**TASK OBJECTIVE:** Please print every record below exactly as written, leaving out the pictures.

[Collected data entries]
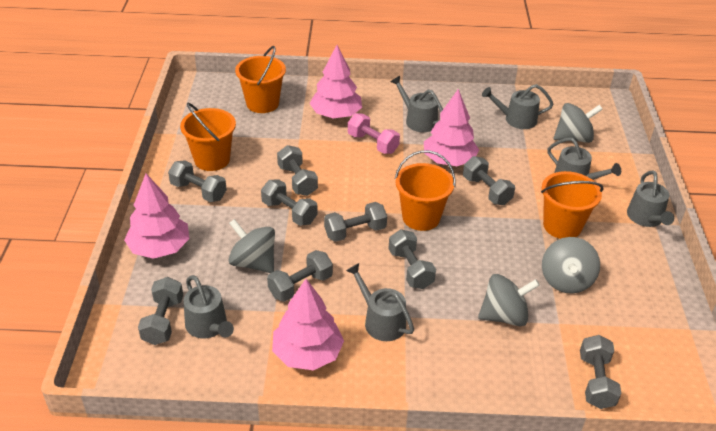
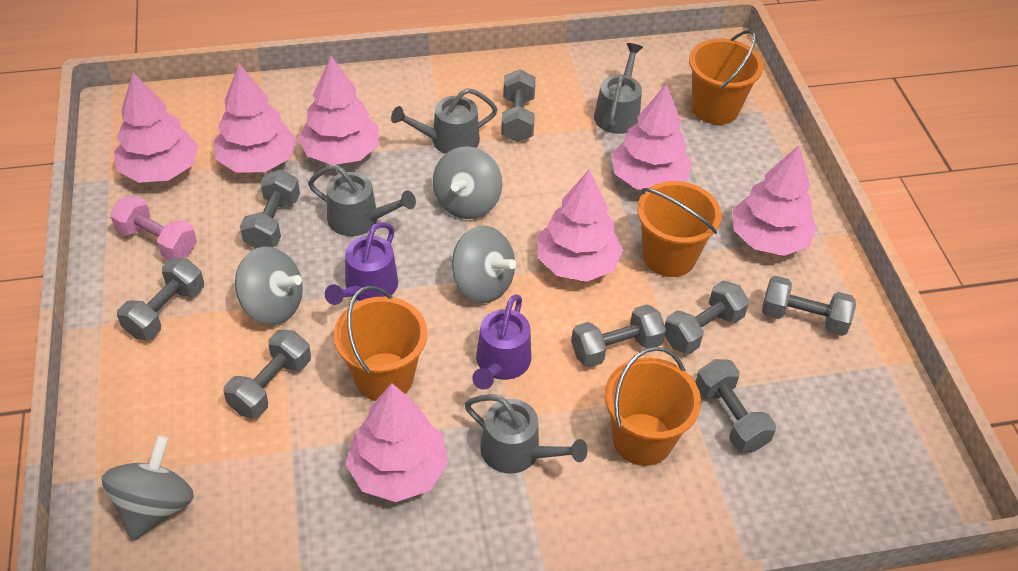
grey dumbbell: 9 -> 8
grey watering can: 6 -> 4
pink tree: 4 -> 7
purple watering can: 0 -> 2

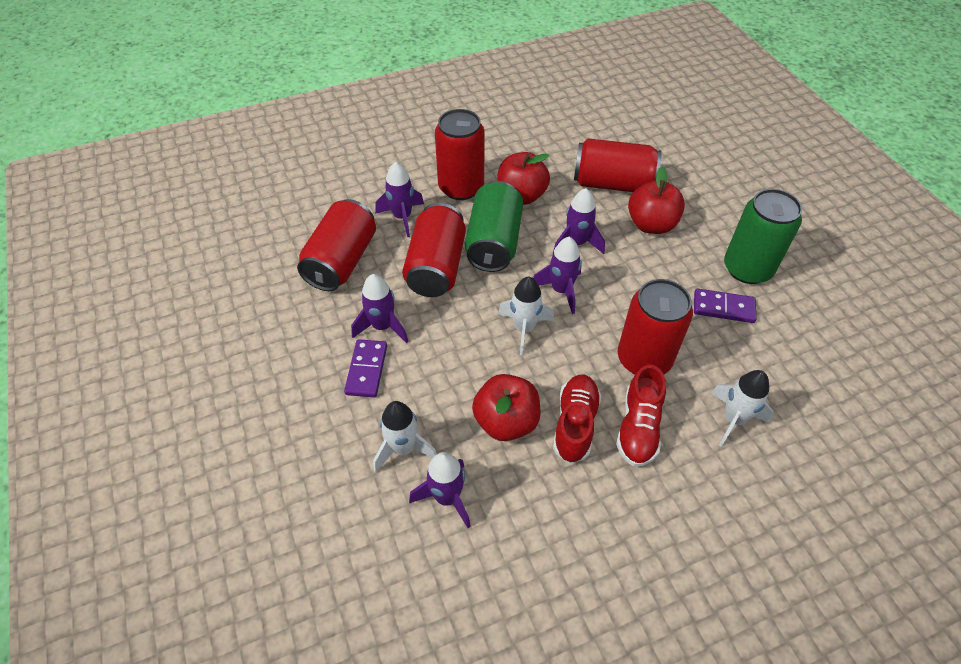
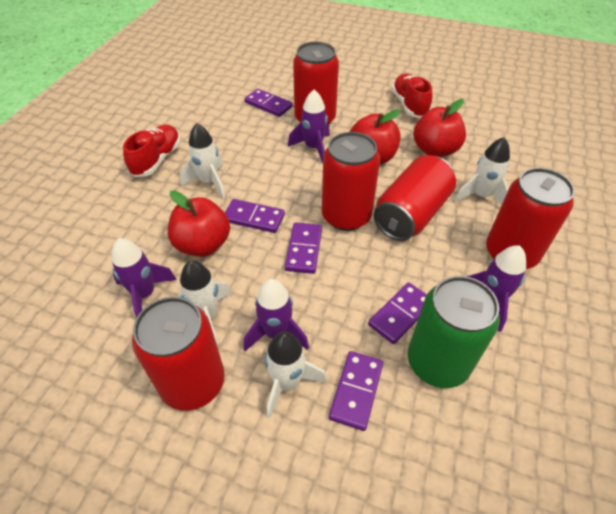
green can: 2 -> 1
purple domino: 2 -> 5
purple rocket: 5 -> 4
white rocket: 3 -> 4

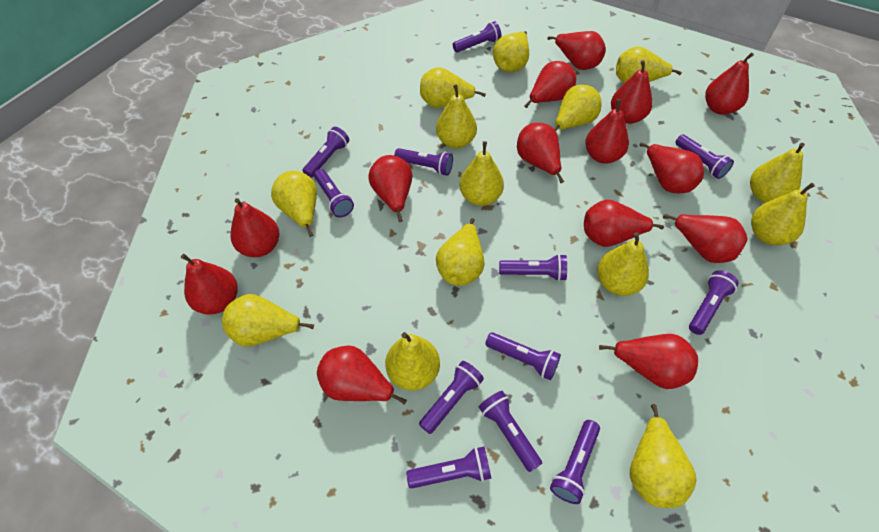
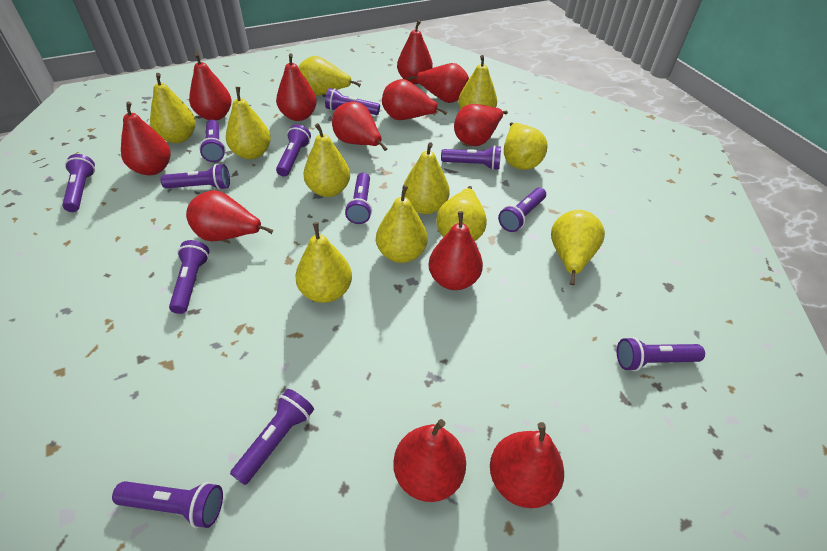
red pear: 14 -> 12
yellow pear: 14 -> 11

**ANSWER TO THIS PROBLEM:**
grey dumbbell: 9 -> 8
grey watering can: 6 -> 4
pink tree: 4 -> 7
purple watering can: 0 -> 2

green can: 2 -> 1
purple domino: 2 -> 5
purple rocket: 5 -> 4
white rocket: 3 -> 4

red pear: 14 -> 12
yellow pear: 14 -> 11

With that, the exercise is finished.